## [Work request]
Print the data below exactly, but only the lines from the one containing "yellow 1x1 cone" down to the one containing "none -> orange 1x1 brick [312,296,367,367]", inclusive.

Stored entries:
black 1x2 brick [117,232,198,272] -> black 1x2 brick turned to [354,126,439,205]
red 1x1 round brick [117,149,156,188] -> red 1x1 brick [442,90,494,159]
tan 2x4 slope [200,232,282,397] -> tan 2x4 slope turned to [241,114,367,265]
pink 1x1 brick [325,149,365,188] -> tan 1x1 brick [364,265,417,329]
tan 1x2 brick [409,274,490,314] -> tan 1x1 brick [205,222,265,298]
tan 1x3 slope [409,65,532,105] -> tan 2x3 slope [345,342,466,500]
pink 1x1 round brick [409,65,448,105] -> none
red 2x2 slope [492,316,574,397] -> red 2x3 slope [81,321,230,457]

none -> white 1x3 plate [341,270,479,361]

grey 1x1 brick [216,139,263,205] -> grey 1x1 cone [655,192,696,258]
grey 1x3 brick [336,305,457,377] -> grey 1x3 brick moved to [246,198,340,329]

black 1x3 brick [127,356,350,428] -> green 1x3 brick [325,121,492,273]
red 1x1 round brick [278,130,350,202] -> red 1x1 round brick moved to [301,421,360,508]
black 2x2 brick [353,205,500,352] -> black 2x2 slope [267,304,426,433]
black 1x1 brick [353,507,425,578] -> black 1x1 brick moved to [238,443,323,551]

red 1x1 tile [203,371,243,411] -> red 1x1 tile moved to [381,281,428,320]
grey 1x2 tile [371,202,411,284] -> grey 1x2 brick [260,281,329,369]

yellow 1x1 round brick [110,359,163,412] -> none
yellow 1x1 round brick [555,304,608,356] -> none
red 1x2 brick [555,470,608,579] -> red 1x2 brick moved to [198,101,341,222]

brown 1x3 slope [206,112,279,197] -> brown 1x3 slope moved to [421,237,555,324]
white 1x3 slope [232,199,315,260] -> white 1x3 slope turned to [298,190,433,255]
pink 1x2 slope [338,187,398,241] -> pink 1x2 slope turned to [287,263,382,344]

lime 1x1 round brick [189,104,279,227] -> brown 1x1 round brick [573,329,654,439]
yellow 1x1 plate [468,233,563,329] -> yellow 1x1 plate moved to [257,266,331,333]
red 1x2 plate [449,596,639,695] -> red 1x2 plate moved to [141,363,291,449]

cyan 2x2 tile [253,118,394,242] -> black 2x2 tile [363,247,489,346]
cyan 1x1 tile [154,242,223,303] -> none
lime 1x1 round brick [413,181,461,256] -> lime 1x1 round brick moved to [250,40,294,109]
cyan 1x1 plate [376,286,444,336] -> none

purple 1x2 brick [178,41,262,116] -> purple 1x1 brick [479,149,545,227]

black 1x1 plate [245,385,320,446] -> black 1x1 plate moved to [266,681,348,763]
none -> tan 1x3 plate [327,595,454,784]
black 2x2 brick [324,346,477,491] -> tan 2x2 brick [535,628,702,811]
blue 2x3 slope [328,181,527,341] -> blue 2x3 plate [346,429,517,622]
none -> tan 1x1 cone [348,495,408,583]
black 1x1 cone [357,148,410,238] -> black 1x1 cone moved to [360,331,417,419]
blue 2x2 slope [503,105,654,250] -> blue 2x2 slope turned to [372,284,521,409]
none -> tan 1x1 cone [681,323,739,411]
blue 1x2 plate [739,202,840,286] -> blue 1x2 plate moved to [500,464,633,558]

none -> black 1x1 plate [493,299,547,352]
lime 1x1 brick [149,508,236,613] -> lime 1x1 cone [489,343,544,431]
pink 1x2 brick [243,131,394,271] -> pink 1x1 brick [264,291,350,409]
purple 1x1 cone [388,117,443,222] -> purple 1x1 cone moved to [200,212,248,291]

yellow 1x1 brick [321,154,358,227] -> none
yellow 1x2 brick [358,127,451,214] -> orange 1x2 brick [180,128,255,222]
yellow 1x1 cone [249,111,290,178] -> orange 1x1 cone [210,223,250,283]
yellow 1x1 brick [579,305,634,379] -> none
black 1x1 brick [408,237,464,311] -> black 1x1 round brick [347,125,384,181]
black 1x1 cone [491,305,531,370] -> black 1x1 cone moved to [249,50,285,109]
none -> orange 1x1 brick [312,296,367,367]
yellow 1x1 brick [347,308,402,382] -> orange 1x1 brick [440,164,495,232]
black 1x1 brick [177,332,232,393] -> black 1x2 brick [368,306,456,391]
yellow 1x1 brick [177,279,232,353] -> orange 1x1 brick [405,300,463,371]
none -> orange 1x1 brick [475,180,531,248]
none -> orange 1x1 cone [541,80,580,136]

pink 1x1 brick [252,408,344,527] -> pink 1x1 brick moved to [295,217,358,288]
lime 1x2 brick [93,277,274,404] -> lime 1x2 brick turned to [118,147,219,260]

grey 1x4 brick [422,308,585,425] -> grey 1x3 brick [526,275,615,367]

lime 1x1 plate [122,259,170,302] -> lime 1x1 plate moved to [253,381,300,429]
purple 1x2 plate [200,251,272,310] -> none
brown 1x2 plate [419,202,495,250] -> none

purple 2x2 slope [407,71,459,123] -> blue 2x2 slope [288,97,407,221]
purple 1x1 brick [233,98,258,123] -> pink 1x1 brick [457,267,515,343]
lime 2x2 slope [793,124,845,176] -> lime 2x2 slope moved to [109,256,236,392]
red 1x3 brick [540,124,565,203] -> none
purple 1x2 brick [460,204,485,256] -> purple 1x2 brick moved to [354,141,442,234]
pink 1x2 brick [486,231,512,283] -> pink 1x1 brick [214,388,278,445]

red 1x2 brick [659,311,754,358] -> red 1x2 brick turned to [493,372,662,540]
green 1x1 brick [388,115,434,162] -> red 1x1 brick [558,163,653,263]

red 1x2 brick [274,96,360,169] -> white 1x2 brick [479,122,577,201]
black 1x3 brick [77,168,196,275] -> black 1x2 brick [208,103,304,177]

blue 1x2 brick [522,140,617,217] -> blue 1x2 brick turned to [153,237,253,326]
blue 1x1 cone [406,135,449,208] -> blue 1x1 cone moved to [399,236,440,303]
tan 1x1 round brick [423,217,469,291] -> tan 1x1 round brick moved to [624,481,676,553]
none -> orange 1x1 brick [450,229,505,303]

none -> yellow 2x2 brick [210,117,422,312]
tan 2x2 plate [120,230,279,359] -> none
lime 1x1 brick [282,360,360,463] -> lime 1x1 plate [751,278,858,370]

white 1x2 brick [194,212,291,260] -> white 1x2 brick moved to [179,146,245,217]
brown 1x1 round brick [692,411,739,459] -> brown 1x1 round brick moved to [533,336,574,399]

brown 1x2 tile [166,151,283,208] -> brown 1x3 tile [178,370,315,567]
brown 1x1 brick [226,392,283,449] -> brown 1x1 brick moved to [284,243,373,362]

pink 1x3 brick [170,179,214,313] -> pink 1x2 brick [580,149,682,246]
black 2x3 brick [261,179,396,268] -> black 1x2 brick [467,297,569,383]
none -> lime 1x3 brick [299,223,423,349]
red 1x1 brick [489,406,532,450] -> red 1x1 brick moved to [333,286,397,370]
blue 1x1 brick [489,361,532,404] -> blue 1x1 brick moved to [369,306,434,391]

## [Solution for this problem]
yellow 1x1 cone [249,111,290,178] -> orange 1x1 cone [210,223,250,283]
yellow 1x1 brick [579,305,634,379] -> none
black 1x1 brick [408,237,464,311] -> black 1x1 round brick [347,125,384,181]
black 1x1 cone [491,305,531,370] -> black 1x1 cone moved to [249,50,285,109]
none -> orange 1x1 brick [312,296,367,367]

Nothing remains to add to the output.